### What you need to do
Search the lines of the records for the word "yellow", and copy every line that has it.

### Exercise data
- - - - -

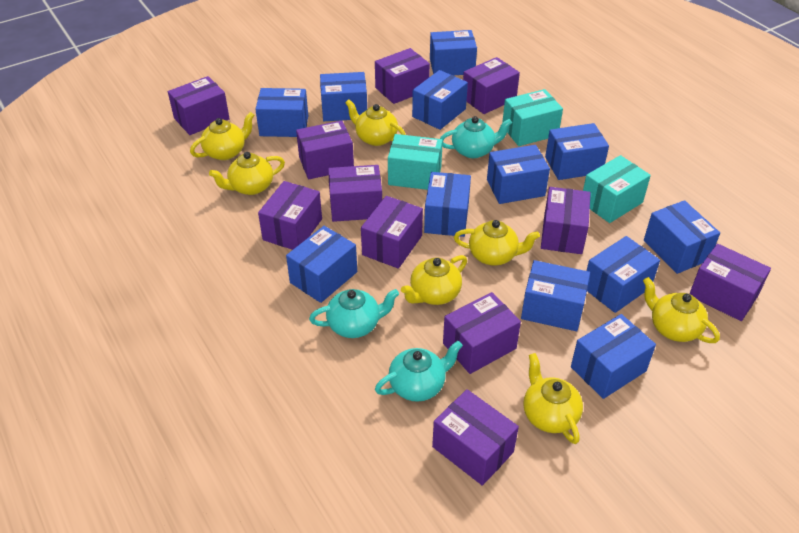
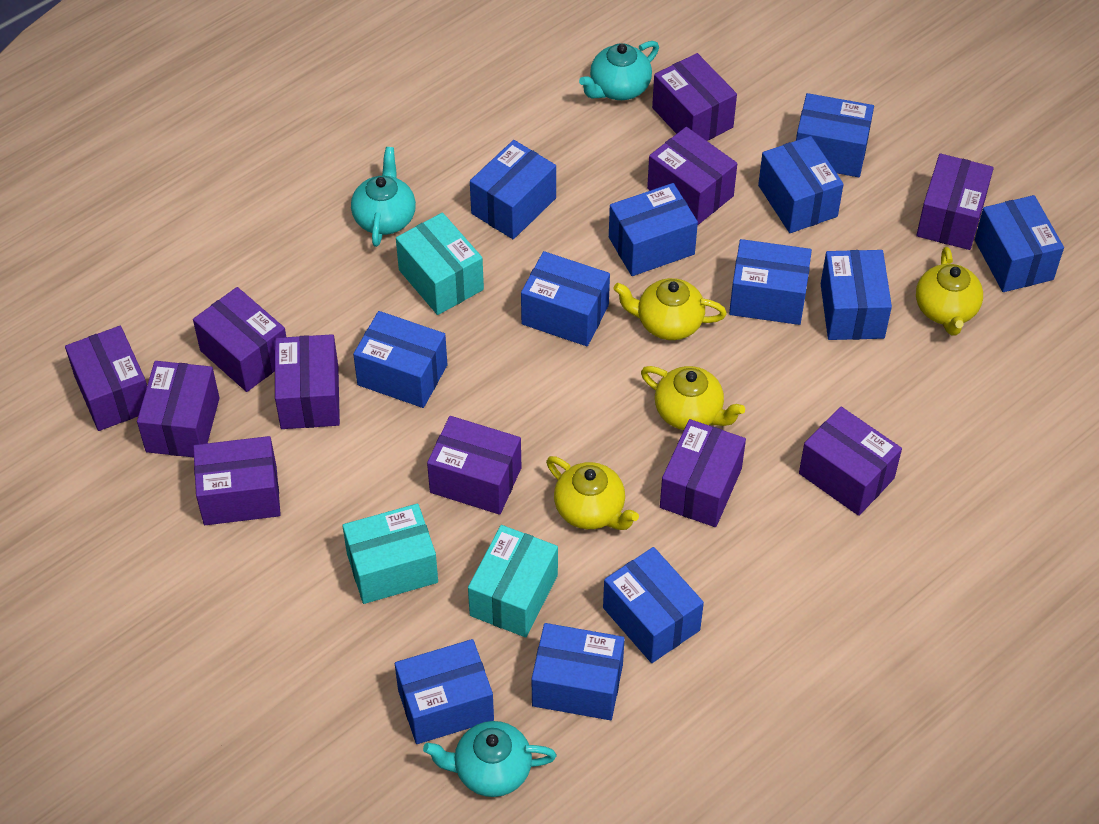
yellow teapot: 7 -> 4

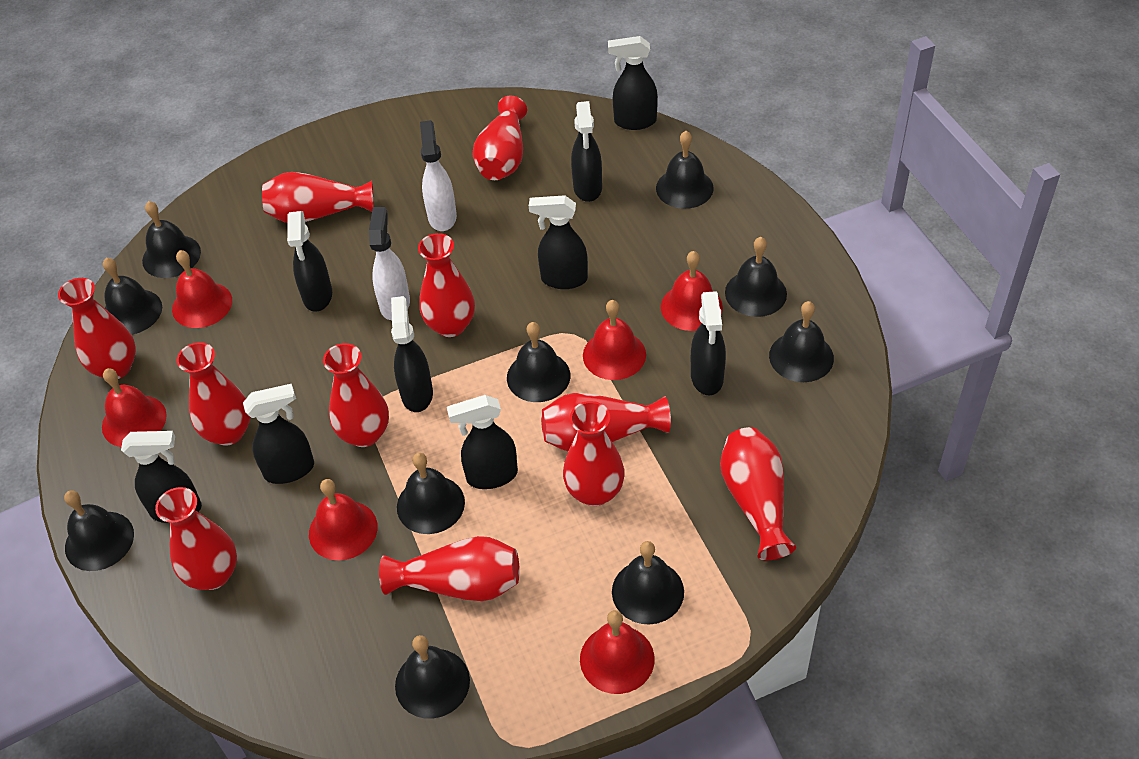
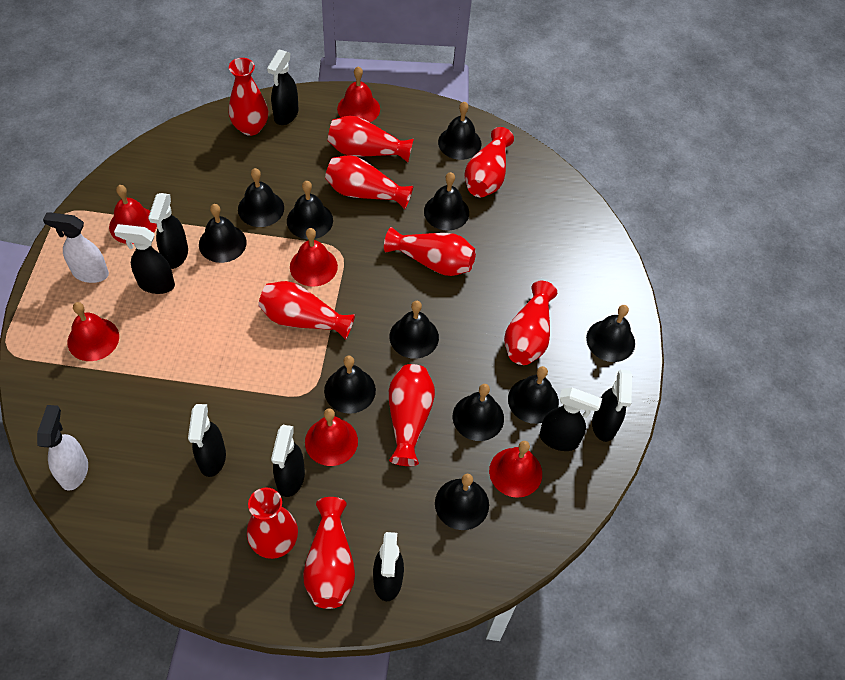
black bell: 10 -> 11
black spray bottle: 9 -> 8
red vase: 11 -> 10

- - - - -

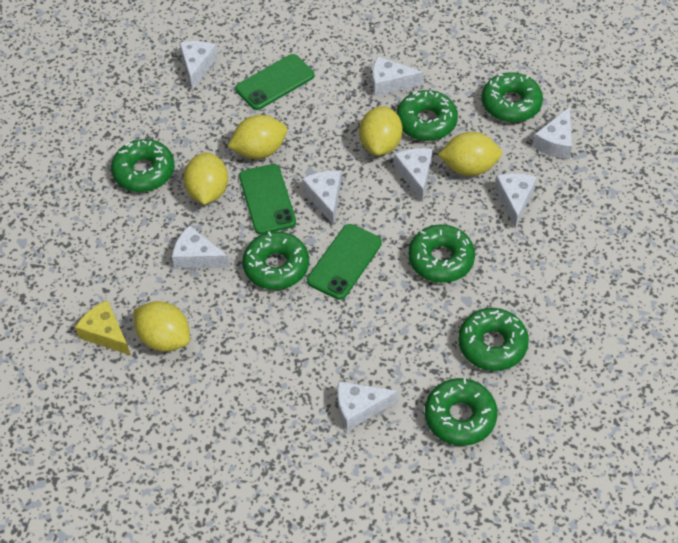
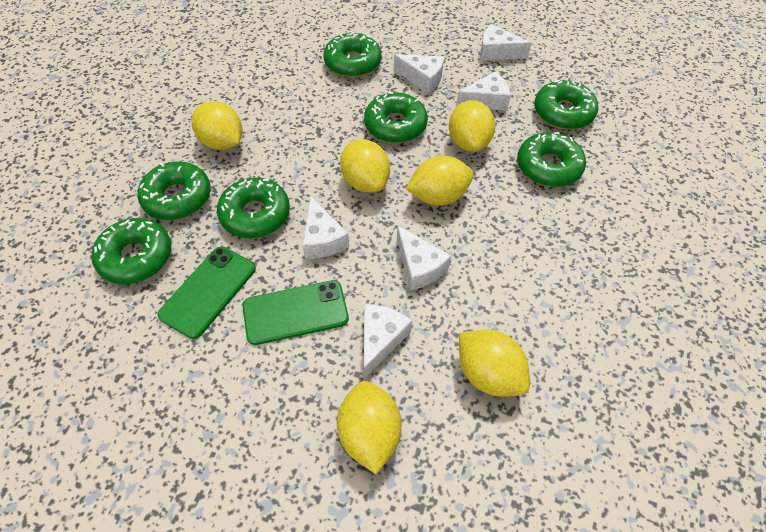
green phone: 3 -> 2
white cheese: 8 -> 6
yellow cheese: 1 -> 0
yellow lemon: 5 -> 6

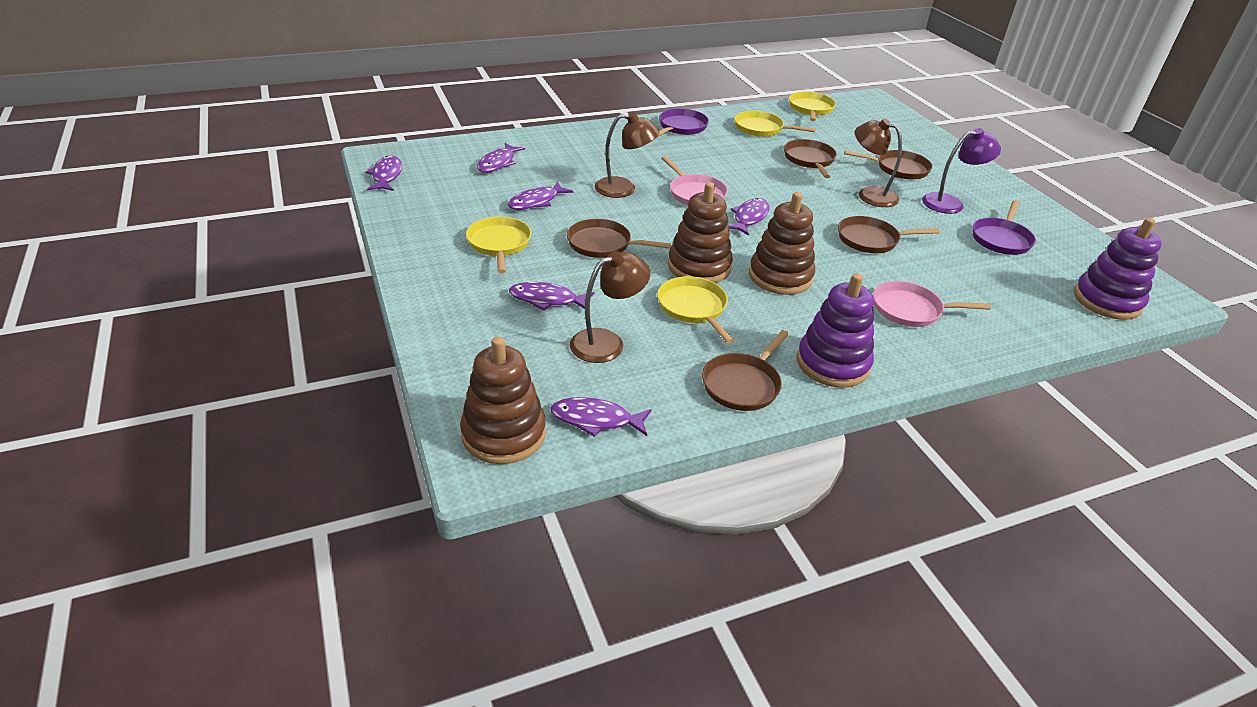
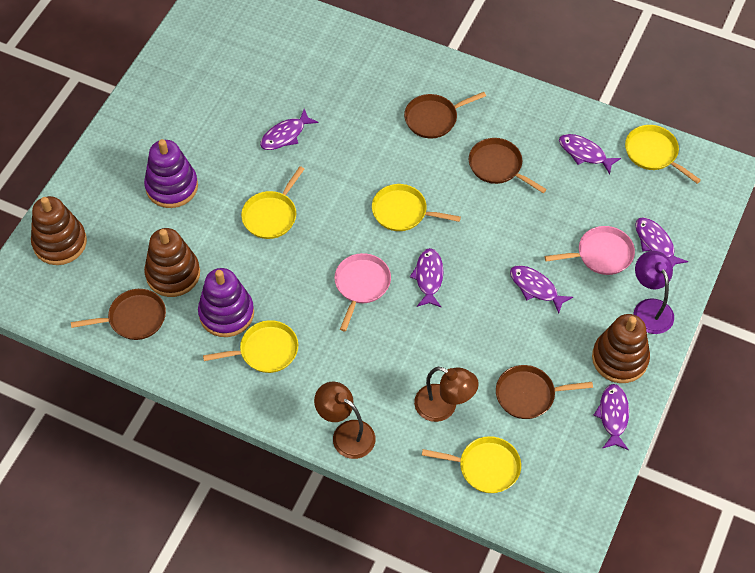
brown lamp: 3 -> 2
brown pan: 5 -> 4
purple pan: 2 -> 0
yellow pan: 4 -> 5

- - - - -

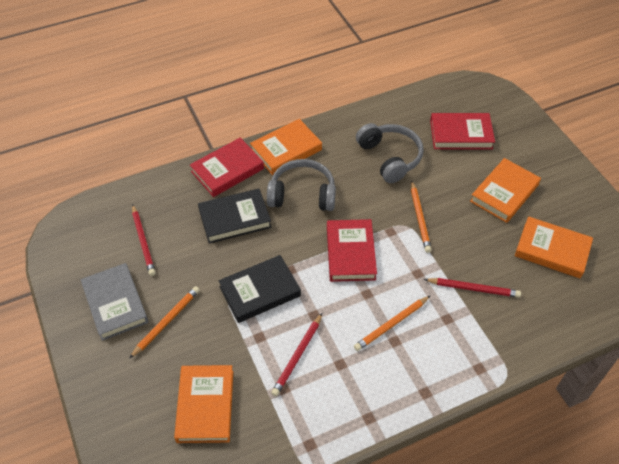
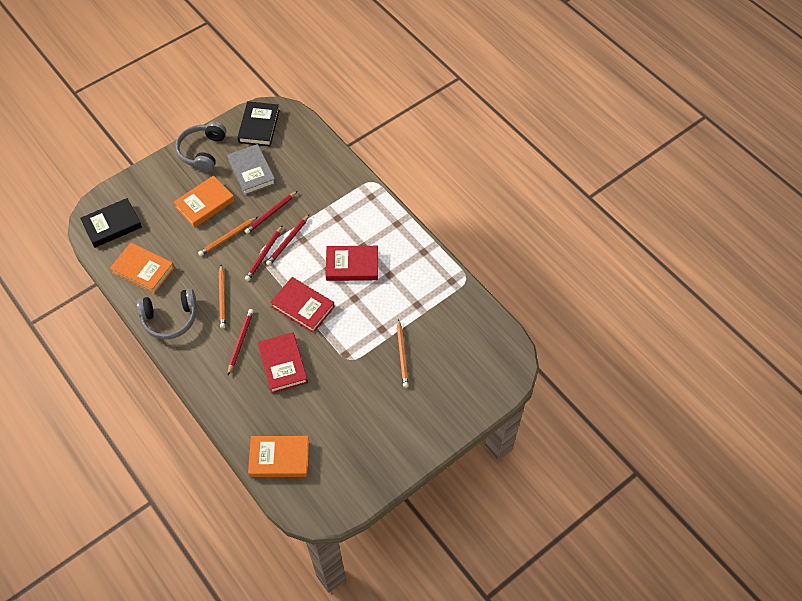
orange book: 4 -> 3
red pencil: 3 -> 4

- - - - -

### Solution for this exercise
yellow teapot: 7 -> 4
yellow cheese: 1 -> 0
yellow lemon: 5 -> 6
yellow pan: 4 -> 5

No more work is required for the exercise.